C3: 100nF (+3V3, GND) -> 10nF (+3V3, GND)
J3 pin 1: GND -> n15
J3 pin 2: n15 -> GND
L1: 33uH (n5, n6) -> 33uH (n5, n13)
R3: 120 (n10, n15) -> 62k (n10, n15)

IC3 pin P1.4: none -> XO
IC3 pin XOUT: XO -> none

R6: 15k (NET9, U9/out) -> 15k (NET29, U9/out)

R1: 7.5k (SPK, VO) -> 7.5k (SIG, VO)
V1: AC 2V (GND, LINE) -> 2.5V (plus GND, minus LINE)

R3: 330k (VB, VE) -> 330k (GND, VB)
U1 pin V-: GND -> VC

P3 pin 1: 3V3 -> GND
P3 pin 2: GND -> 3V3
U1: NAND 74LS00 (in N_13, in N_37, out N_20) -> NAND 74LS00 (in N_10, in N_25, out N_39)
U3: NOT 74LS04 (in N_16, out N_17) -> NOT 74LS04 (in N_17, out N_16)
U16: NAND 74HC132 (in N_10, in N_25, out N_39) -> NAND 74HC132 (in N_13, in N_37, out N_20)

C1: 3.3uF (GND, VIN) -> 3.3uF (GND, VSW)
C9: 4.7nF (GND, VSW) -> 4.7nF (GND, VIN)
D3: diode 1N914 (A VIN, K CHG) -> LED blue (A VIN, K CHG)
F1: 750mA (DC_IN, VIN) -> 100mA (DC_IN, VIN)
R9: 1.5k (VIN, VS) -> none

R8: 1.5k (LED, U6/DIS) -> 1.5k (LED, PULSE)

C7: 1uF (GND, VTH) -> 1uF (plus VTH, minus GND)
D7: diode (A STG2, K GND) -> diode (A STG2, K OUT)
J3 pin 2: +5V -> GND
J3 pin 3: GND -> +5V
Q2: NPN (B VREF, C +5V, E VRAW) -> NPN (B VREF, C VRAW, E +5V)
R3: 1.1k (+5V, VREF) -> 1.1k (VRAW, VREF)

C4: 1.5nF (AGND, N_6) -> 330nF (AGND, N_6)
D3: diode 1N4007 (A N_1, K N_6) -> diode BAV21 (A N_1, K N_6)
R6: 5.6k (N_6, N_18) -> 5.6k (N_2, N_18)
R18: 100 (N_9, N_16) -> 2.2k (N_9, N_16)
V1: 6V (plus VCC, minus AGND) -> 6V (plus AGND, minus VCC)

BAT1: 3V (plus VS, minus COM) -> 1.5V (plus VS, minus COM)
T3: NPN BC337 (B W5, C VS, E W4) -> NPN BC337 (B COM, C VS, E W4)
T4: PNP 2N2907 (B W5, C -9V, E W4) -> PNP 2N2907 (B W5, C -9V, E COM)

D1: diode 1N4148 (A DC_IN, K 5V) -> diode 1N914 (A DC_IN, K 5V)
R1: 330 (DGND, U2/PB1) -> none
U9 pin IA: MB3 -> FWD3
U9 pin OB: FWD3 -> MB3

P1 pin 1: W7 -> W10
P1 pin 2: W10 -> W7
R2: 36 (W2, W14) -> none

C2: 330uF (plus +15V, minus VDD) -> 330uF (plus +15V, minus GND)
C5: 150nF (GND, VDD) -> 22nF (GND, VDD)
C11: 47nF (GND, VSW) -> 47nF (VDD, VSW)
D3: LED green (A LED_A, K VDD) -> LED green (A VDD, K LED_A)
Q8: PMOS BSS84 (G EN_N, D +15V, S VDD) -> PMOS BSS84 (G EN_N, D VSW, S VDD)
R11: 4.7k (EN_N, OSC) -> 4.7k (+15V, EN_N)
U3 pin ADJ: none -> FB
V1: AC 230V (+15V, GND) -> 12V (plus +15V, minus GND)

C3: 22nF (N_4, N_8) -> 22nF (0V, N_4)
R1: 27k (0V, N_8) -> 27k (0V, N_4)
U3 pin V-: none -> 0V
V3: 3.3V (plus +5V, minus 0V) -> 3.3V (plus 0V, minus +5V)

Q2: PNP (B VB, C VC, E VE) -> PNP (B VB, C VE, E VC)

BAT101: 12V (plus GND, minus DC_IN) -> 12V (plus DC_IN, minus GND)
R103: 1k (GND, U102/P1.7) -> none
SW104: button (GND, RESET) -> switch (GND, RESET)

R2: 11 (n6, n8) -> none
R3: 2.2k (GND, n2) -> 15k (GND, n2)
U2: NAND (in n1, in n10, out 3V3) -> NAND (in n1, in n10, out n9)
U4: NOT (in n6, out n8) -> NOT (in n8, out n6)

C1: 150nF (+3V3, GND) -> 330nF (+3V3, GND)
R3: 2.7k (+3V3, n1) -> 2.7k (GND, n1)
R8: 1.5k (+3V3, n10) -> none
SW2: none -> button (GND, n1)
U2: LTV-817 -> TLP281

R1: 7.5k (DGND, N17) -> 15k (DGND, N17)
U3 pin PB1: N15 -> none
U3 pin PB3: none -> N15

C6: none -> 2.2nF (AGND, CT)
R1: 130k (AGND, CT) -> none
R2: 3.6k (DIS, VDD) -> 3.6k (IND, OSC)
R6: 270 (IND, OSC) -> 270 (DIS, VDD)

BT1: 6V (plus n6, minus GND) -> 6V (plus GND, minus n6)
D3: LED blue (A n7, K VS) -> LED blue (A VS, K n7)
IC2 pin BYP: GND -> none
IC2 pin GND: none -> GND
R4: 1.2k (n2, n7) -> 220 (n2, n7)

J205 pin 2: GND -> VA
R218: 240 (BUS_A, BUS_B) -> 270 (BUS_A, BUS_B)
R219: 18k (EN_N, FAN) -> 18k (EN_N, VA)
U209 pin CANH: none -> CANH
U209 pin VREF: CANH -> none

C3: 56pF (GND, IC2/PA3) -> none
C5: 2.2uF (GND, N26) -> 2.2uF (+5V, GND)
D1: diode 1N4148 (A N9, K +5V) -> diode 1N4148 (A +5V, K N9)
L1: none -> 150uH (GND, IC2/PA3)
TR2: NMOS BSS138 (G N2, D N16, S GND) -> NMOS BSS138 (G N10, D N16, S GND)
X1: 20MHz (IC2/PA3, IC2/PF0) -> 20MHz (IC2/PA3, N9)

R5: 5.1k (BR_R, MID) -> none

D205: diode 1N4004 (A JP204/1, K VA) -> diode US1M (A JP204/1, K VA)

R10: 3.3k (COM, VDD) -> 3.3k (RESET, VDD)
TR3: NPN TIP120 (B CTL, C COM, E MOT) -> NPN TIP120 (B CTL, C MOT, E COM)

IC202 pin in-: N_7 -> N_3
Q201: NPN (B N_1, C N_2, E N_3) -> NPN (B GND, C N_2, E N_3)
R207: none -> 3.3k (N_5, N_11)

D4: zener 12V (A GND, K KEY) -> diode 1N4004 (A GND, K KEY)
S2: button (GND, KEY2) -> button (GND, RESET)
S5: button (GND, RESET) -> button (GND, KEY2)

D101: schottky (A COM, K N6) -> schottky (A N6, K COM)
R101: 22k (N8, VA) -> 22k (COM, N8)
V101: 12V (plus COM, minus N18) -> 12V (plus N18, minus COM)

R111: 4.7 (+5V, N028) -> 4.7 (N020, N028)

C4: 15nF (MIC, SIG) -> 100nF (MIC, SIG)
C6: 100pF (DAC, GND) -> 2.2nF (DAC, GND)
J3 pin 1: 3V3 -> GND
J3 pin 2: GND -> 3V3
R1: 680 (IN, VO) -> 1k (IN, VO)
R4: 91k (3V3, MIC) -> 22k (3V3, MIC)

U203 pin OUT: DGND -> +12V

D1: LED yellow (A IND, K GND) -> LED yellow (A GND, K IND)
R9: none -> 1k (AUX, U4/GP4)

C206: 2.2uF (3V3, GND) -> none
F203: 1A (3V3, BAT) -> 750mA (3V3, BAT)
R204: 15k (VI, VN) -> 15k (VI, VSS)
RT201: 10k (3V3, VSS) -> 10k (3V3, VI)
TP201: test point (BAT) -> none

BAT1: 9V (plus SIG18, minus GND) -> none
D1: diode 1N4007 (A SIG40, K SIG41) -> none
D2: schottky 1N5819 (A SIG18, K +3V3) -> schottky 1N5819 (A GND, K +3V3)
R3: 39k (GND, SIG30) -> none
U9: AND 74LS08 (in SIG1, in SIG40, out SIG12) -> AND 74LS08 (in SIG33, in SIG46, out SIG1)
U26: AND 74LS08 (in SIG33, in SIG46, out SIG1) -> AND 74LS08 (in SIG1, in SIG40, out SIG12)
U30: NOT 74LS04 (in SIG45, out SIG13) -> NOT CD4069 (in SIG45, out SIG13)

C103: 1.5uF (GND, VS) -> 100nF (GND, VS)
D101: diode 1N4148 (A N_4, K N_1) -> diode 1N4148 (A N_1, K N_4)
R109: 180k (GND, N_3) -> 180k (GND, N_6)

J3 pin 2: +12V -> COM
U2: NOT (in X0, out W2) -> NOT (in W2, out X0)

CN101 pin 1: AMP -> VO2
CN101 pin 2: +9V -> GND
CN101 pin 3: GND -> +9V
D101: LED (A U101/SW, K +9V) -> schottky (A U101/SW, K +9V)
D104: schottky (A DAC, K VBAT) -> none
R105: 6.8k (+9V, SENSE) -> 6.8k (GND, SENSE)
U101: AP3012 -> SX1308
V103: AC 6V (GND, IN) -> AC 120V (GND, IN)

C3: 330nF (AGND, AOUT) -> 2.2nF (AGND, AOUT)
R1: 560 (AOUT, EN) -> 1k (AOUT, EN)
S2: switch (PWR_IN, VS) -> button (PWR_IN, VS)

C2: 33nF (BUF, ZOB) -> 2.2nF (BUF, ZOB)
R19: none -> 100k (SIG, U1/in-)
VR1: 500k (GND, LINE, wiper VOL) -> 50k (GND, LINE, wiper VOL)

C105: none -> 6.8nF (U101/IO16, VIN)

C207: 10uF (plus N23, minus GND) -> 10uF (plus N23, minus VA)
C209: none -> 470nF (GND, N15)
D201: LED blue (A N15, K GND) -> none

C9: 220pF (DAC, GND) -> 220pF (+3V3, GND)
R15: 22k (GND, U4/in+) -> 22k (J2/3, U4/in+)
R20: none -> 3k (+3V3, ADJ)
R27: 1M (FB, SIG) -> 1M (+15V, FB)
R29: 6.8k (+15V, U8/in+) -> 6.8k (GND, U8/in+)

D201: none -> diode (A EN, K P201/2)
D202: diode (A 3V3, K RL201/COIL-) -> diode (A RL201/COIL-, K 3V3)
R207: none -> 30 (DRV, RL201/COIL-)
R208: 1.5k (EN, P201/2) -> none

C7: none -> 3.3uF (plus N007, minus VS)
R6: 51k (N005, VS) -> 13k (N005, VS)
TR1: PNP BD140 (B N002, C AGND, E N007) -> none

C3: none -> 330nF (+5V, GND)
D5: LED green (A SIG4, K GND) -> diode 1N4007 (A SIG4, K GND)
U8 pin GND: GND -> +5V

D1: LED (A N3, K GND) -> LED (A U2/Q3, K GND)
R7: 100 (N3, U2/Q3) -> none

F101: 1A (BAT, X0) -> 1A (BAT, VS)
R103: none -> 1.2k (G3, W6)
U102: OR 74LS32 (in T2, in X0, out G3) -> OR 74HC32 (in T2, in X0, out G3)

· · · ·

Above are the records. Copy every line in them holding "switch".

▶ EXERCISE SOLUTION
SW104: button (GND, RESET) -> switch (GND, RESET)
S2: switch (PWR_IN, VS) -> button (PWR_IN, VS)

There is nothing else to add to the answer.